DATA RECORDS>

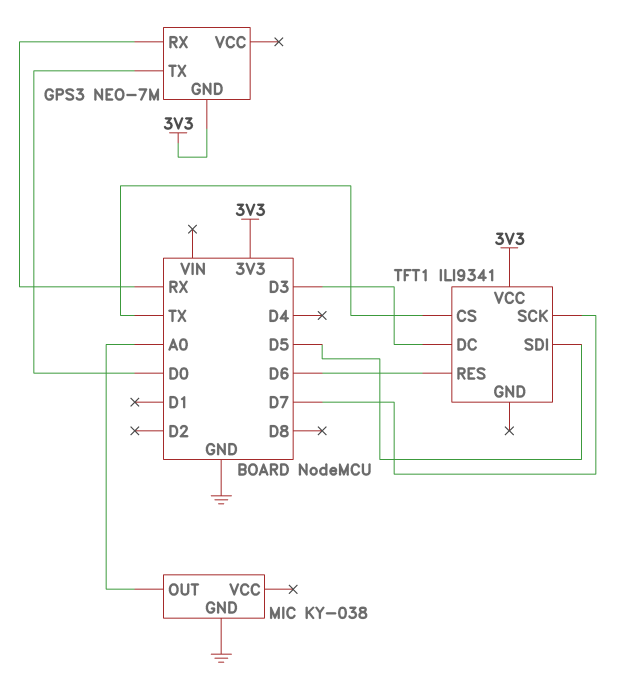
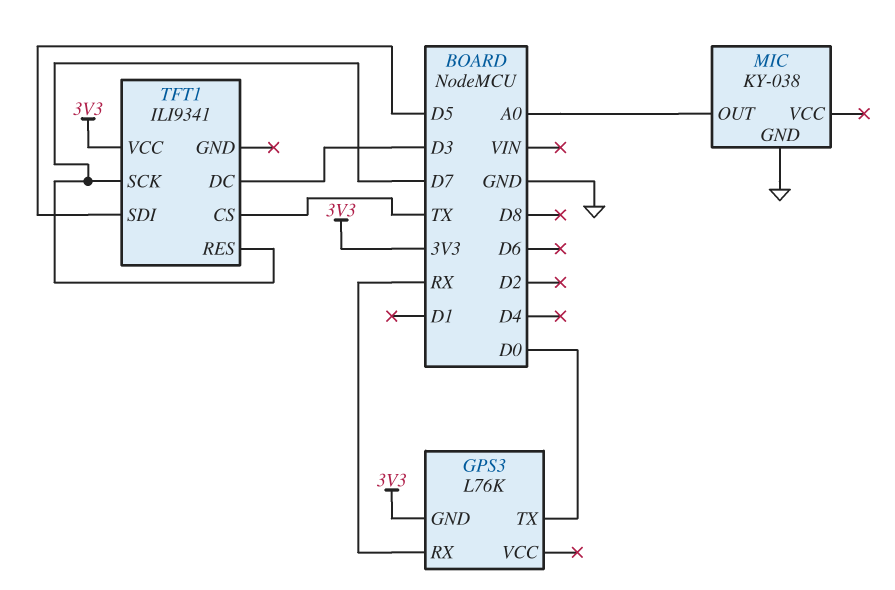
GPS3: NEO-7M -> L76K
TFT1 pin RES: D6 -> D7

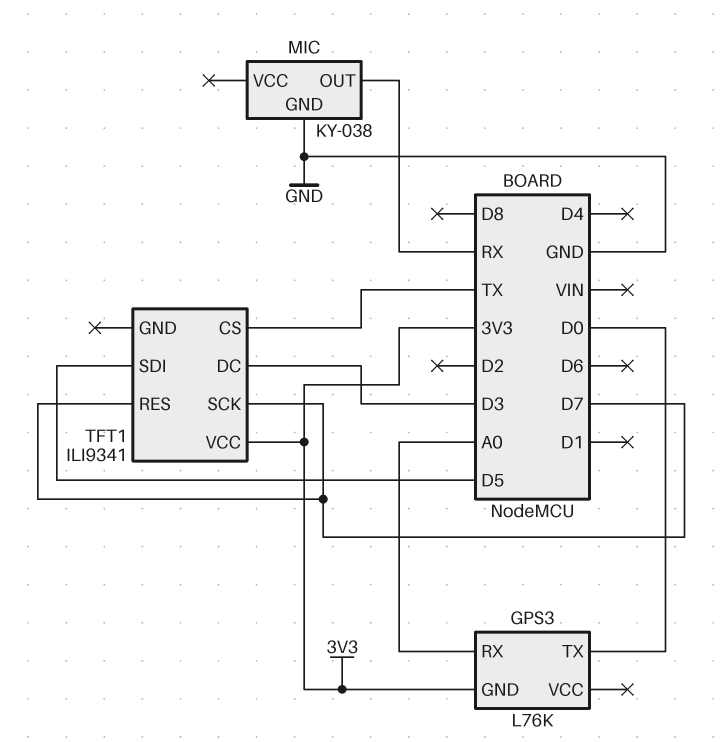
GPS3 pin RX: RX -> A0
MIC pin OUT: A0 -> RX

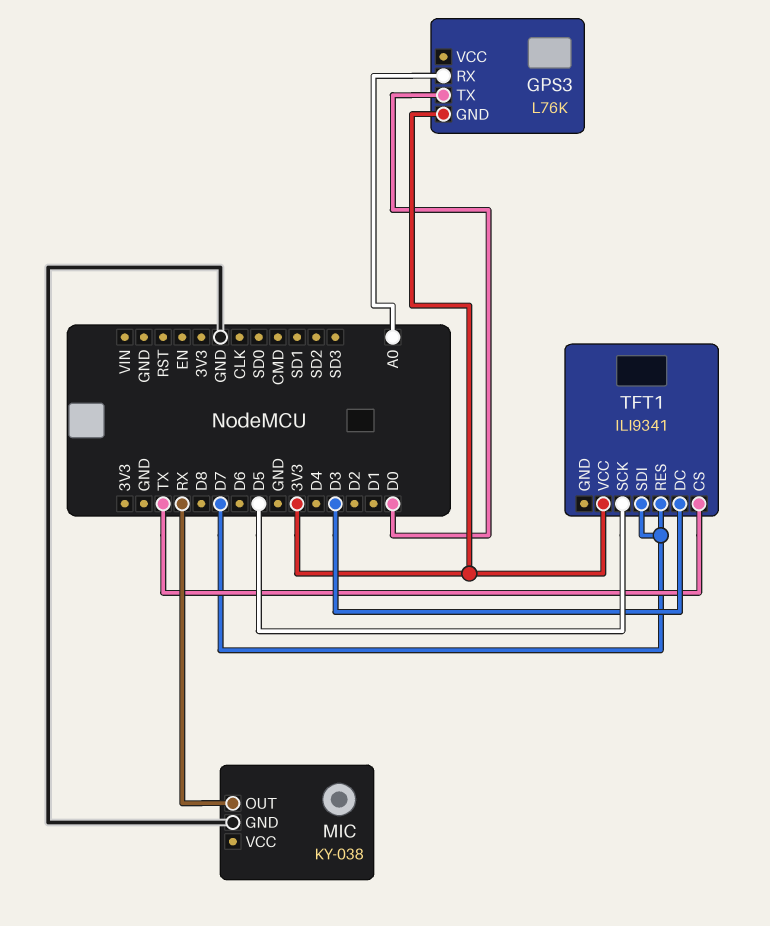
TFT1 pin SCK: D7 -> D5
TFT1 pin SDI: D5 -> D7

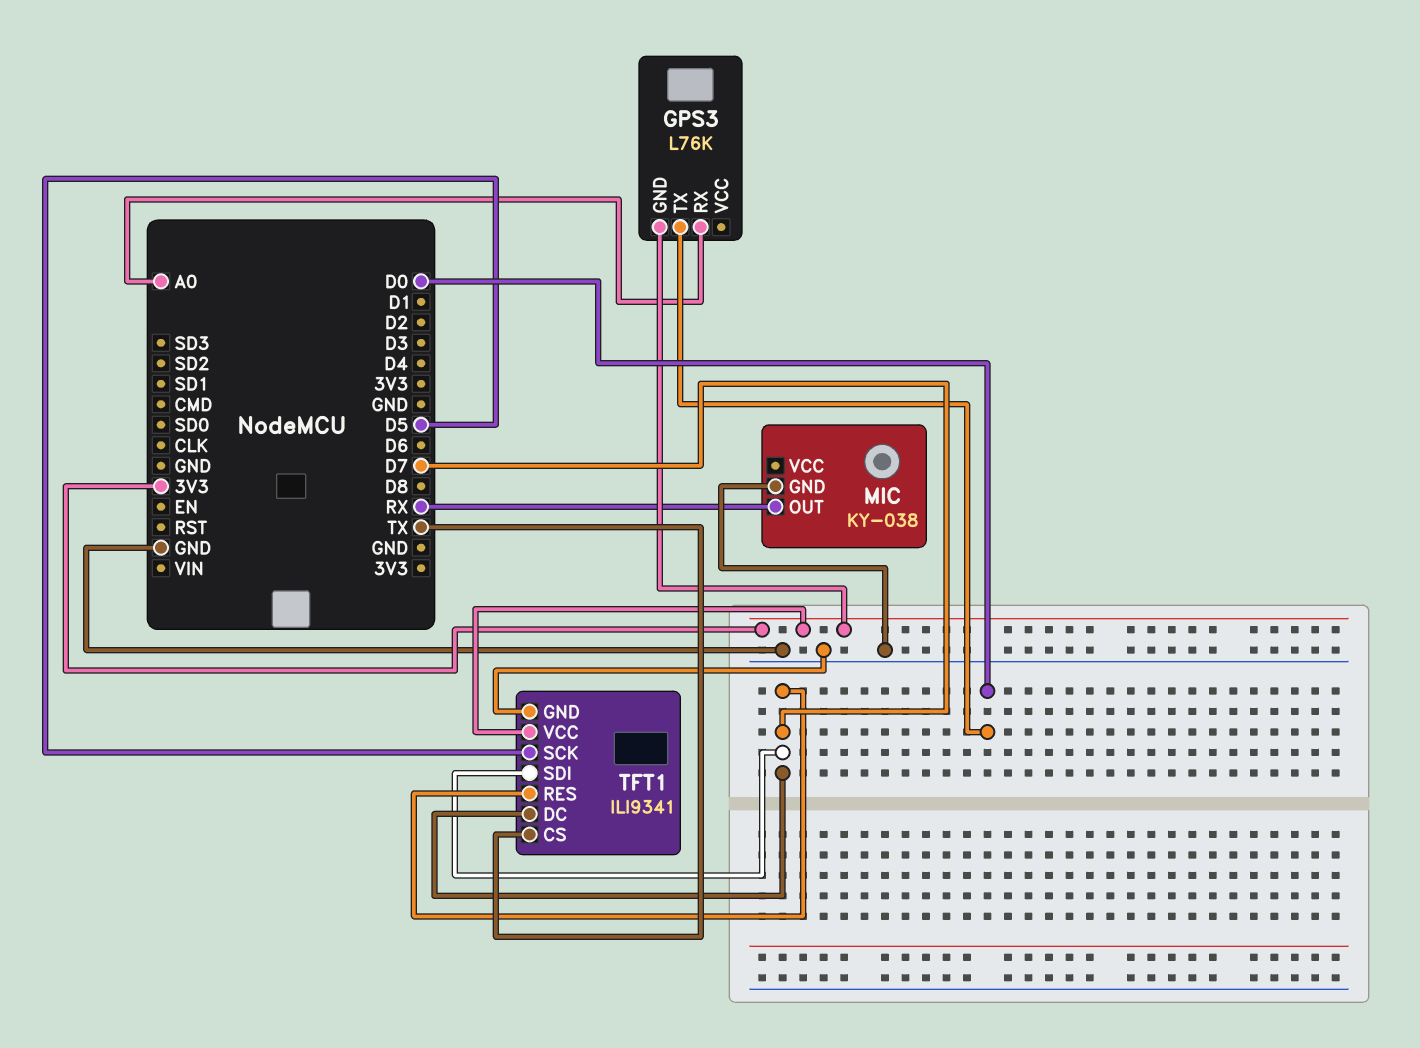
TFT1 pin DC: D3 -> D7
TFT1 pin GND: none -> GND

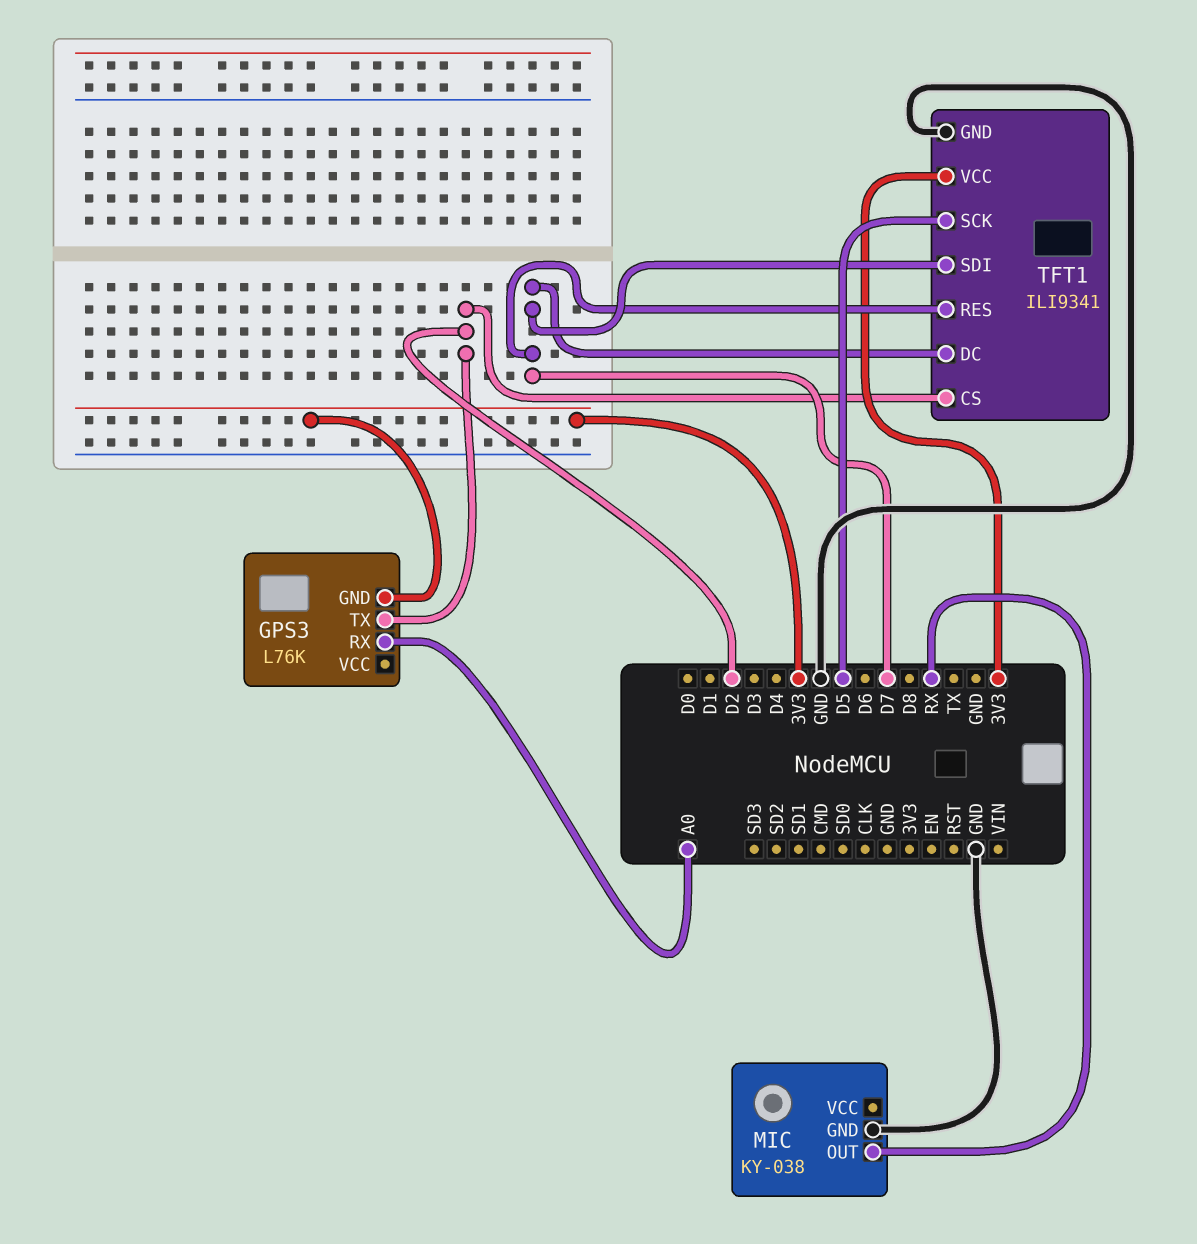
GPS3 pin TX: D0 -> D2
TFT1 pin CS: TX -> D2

* * *

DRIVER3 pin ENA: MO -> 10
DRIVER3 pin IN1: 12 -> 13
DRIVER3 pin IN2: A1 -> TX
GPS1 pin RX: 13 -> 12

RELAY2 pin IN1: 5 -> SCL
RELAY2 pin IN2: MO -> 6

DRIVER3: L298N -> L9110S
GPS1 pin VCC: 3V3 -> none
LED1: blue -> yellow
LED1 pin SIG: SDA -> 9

---

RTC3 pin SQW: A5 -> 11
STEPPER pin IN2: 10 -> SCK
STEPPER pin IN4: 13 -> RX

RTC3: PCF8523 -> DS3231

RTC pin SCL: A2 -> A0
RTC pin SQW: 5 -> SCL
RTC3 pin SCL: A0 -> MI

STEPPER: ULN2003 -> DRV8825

HOW TO COMPLETE THIS TASK> When the string "none" appears in a line of the records above, that line is to be copied.

ANSWER TO THIS TASK>
TFT1 pin GND: none -> GND
GPS1 pin VCC: 3V3 -> none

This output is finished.